What is required => For each line below that contains the word "degrees", make a copy.

Supplied data =>
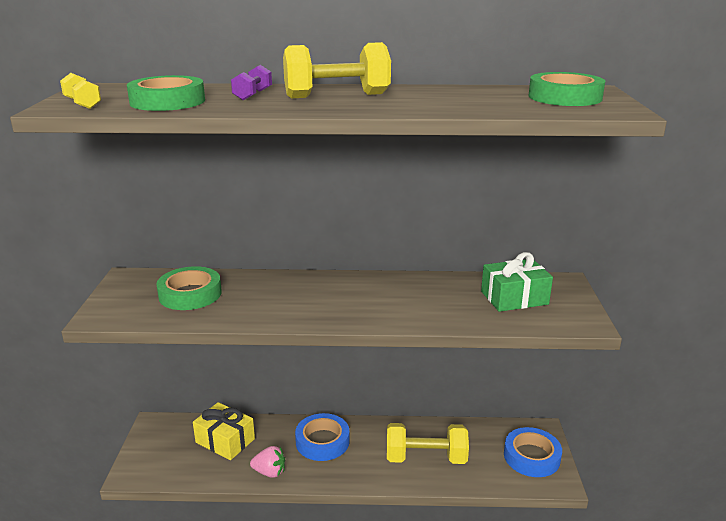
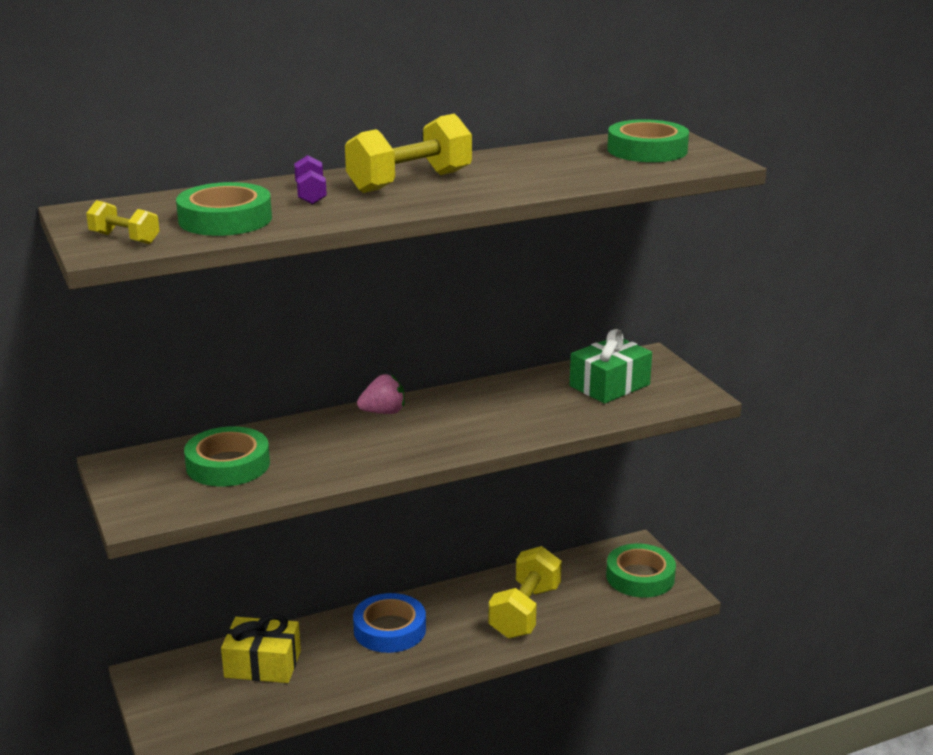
camera: 25 degrees left, 0 degrees up
(270, 472) = (349, 680): pink strawberry -> pink strawberry (383, 412)
(425, 458) = (525, 612): yellow dumbbell -> yellow dumbbell turned 45 degrees counterclockwise
(531, 456) = (640, 577): blue tape -> green tape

Expected answer =>
camera: 25 degrees left, 0 degrees up
(425, 458) = (525, 612): yellow dumbbell -> yellow dumbbell turned 45 degrees counterclockwise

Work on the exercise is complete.